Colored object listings
+++
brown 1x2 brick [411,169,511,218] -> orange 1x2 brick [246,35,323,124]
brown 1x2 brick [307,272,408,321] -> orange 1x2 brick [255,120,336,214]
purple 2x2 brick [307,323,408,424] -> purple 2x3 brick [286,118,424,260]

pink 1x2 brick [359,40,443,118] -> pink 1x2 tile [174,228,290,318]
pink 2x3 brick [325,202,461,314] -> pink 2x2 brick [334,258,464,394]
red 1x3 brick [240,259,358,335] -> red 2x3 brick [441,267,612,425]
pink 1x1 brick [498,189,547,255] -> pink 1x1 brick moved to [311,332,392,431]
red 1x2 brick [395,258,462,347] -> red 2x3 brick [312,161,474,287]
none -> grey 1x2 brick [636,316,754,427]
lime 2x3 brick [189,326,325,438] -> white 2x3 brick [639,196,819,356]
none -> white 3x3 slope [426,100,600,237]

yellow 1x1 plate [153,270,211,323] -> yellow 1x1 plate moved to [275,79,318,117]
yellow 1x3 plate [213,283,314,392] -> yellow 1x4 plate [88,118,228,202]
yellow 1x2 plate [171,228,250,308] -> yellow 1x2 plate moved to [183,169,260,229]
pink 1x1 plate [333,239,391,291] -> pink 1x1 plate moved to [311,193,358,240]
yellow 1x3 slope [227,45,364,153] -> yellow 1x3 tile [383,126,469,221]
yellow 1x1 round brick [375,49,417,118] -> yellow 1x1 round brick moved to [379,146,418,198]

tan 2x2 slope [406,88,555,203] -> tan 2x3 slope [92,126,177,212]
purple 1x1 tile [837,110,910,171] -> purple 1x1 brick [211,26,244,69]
+++
• [WHAT IS REQUIRED]
The required answer is the line with "red 1x2 brick" plus every line after it to the end of the entries above, transcribed exactly.

• [RESPONSE]
red 1x2 brick [395,258,462,347] -> red 2x3 brick [312,161,474,287]
none -> grey 1x2 brick [636,316,754,427]
lime 2x3 brick [189,326,325,438] -> white 2x3 brick [639,196,819,356]
none -> white 3x3 slope [426,100,600,237]

yellow 1x1 plate [153,270,211,323] -> yellow 1x1 plate moved to [275,79,318,117]
yellow 1x3 plate [213,283,314,392] -> yellow 1x4 plate [88,118,228,202]
yellow 1x2 plate [171,228,250,308] -> yellow 1x2 plate moved to [183,169,260,229]
pink 1x1 plate [333,239,391,291] -> pink 1x1 plate moved to [311,193,358,240]
yellow 1x3 slope [227,45,364,153] -> yellow 1x3 tile [383,126,469,221]
yellow 1x1 round brick [375,49,417,118] -> yellow 1x1 round brick moved to [379,146,418,198]

tan 2x2 slope [406,88,555,203] -> tan 2x3 slope [92,126,177,212]
purple 1x1 tile [837,110,910,171] -> purple 1x1 brick [211,26,244,69]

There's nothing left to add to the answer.